- **GOAL OF THE EXERCISE**
Could you give back every record below exactly, leaving out the pictures?

- **ENTRIES PROVIDED**
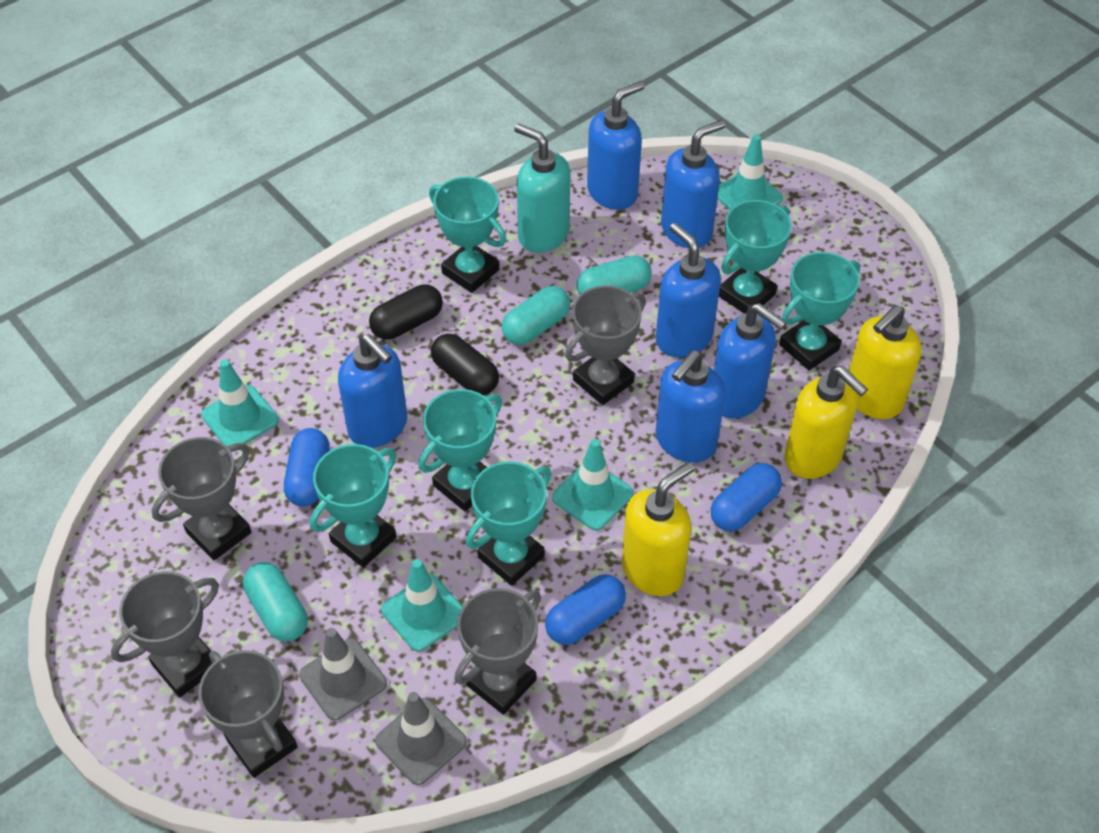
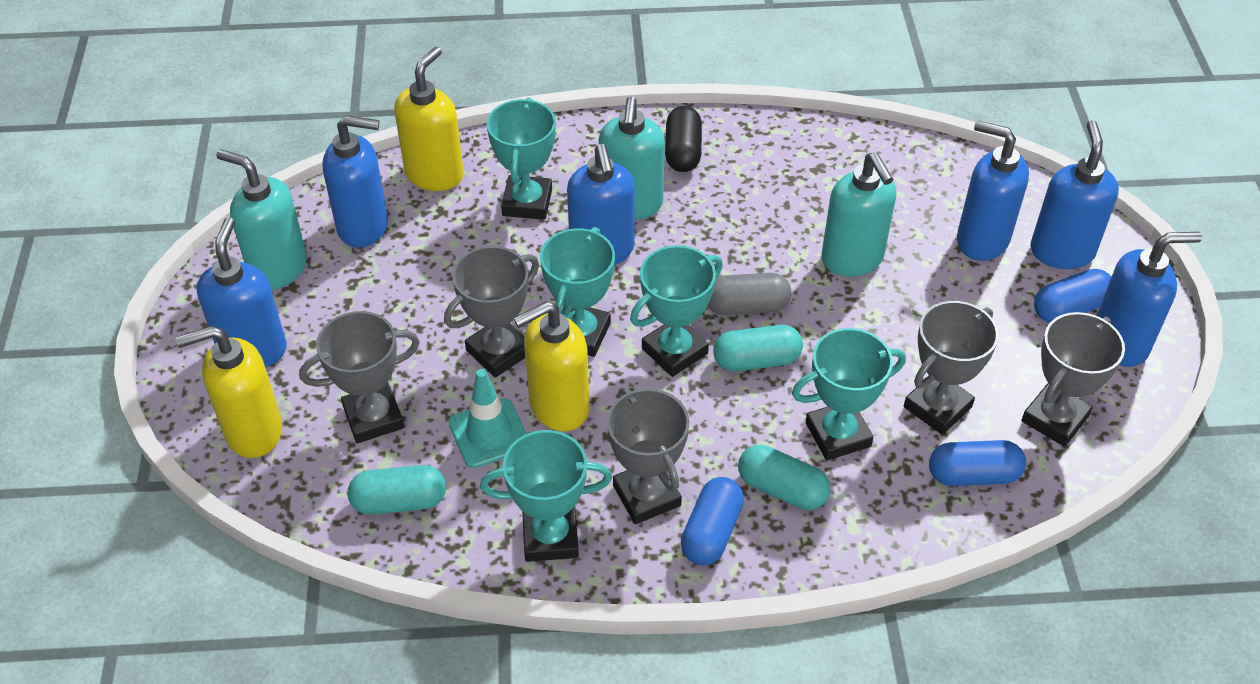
black capsule: 2 -> 1
grey capsule: 0 -> 1
grey traffic cone: 2 -> 0
turquoise soap dispenser: 1 -> 3
turquoise traffic cone: 4 -> 1
turquoise trophy: 6 -> 5

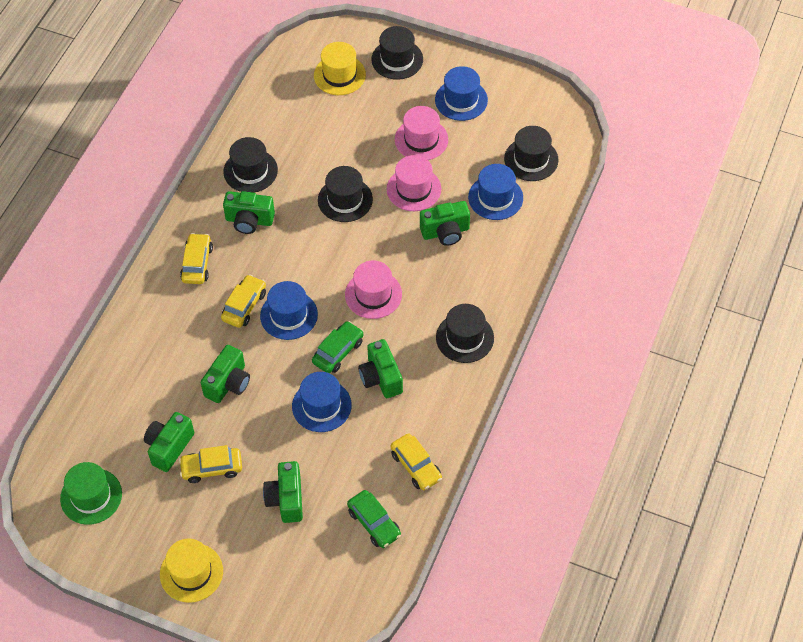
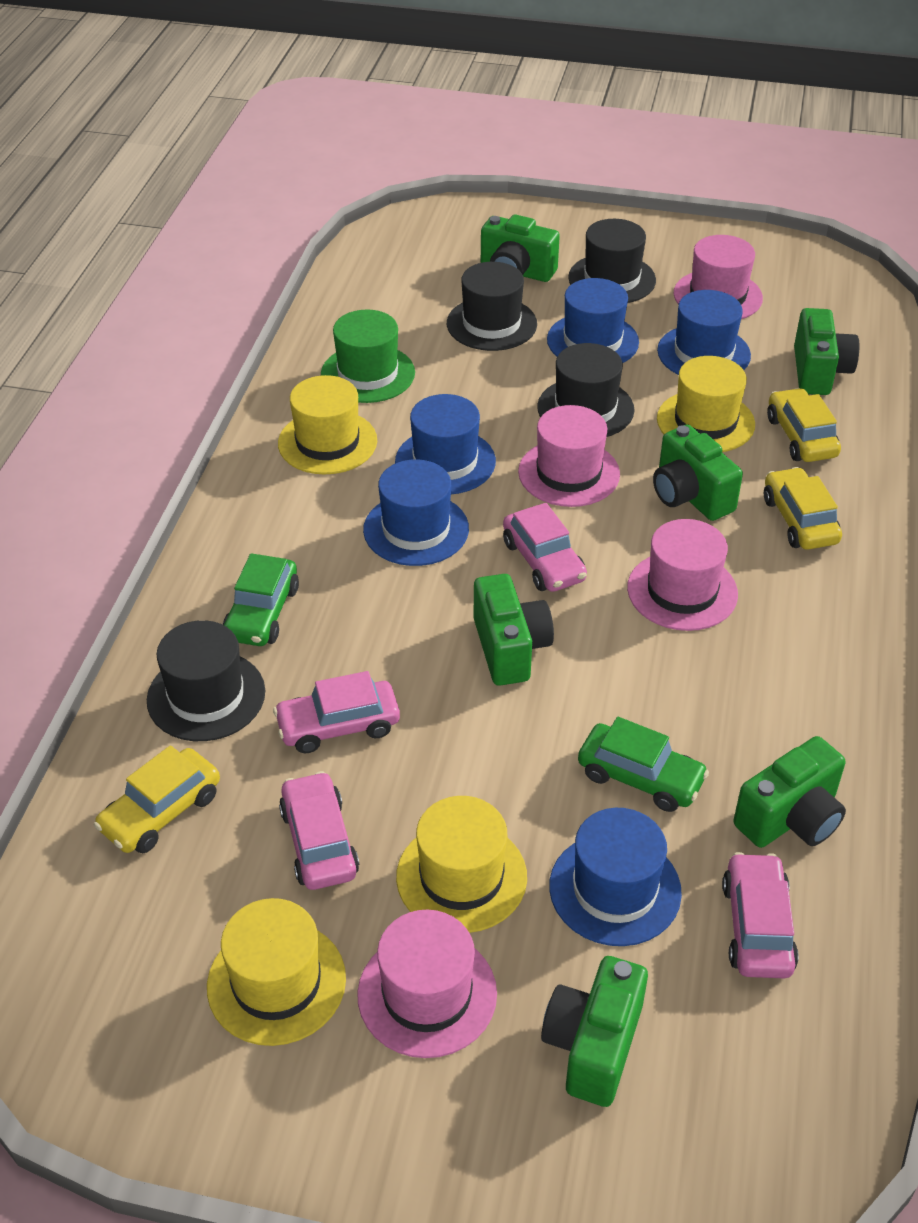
black hat: 5 -> 4
blue hat: 4 -> 5
pink car: 0 -> 4
pink hat: 3 -> 4
yellow car: 4 -> 3
yellow hat: 2 -> 4

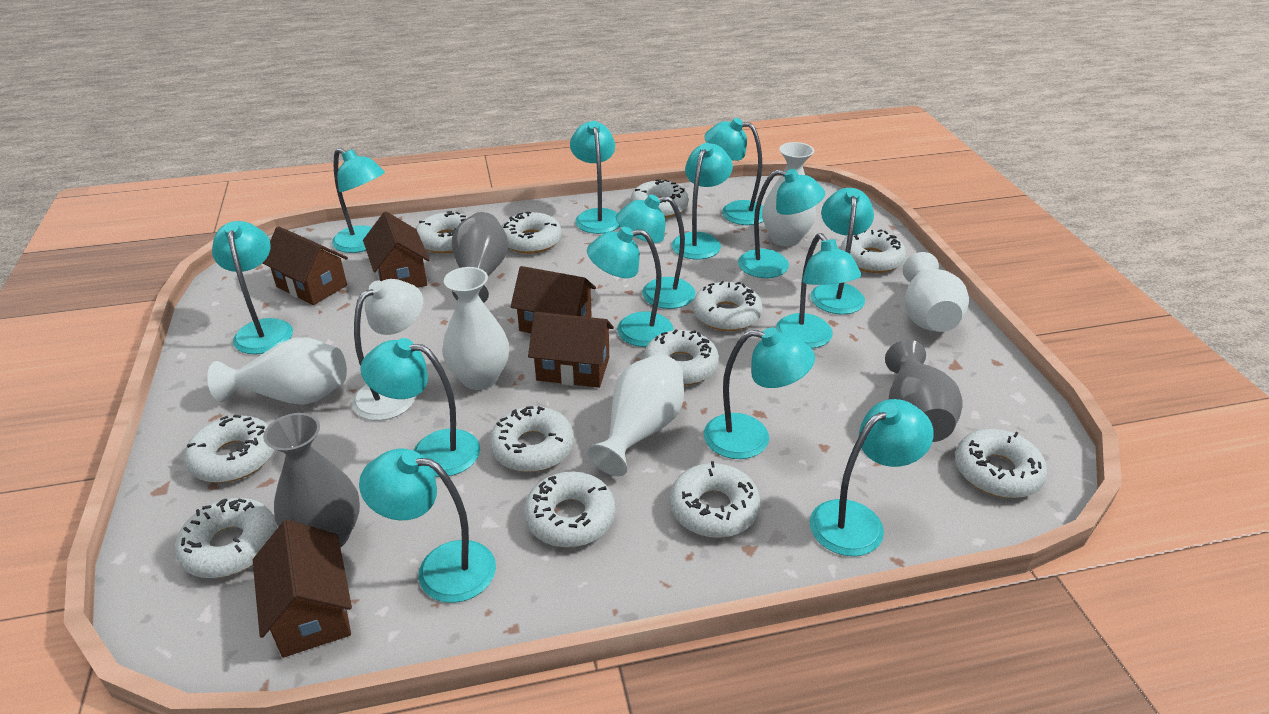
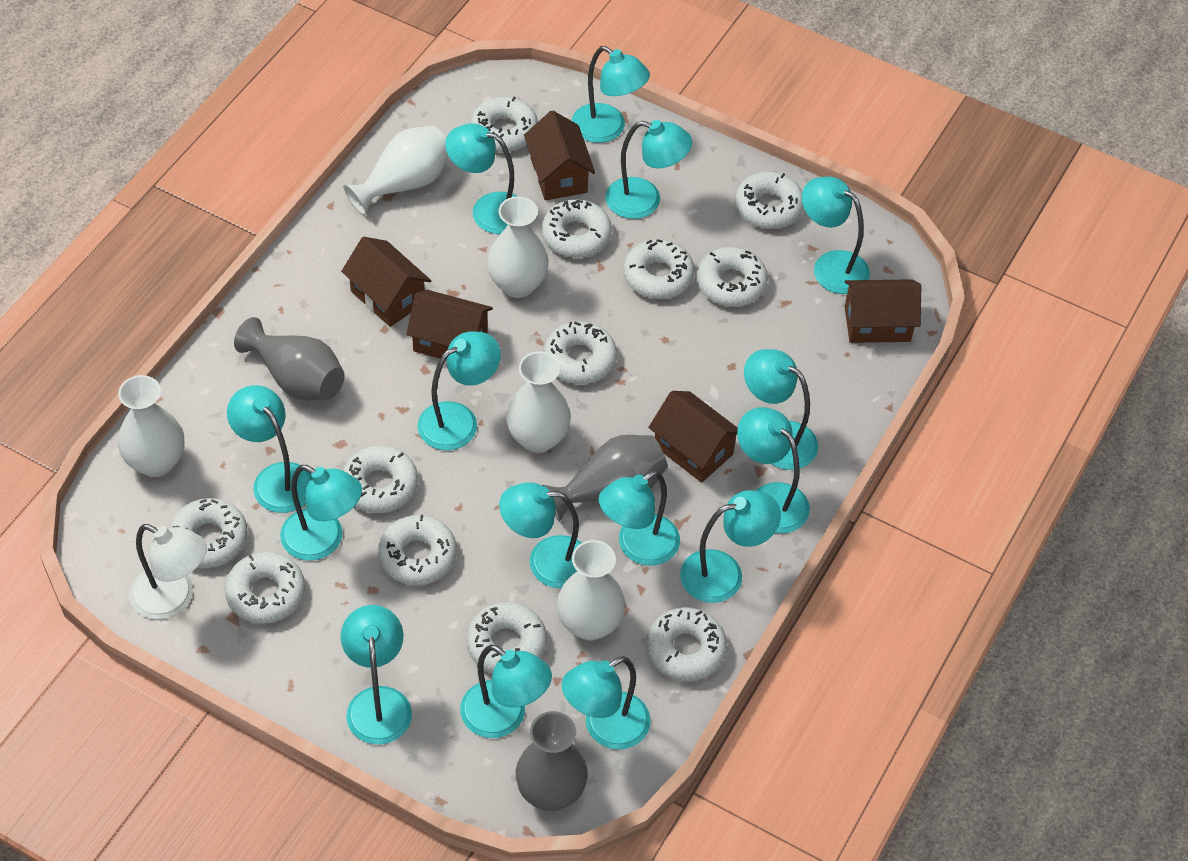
turquoise lamp: 14 -> 15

- **RESULT FOR THIS TASK**
black capsule: 2 -> 1
grey capsule: 0 -> 1
grey traffic cone: 2 -> 0
turquoise soap dispenser: 1 -> 3
turquoise traffic cone: 4 -> 1
turquoise trophy: 6 -> 5

black hat: 5 -> 4
blue hat: 4 -> 5
pink car: 0 -> 4
pink hat: 3 -> 4
yellow car: 4 -> 3
yellow hat: 2 -> 4

turquoise lamp: 14 -> 15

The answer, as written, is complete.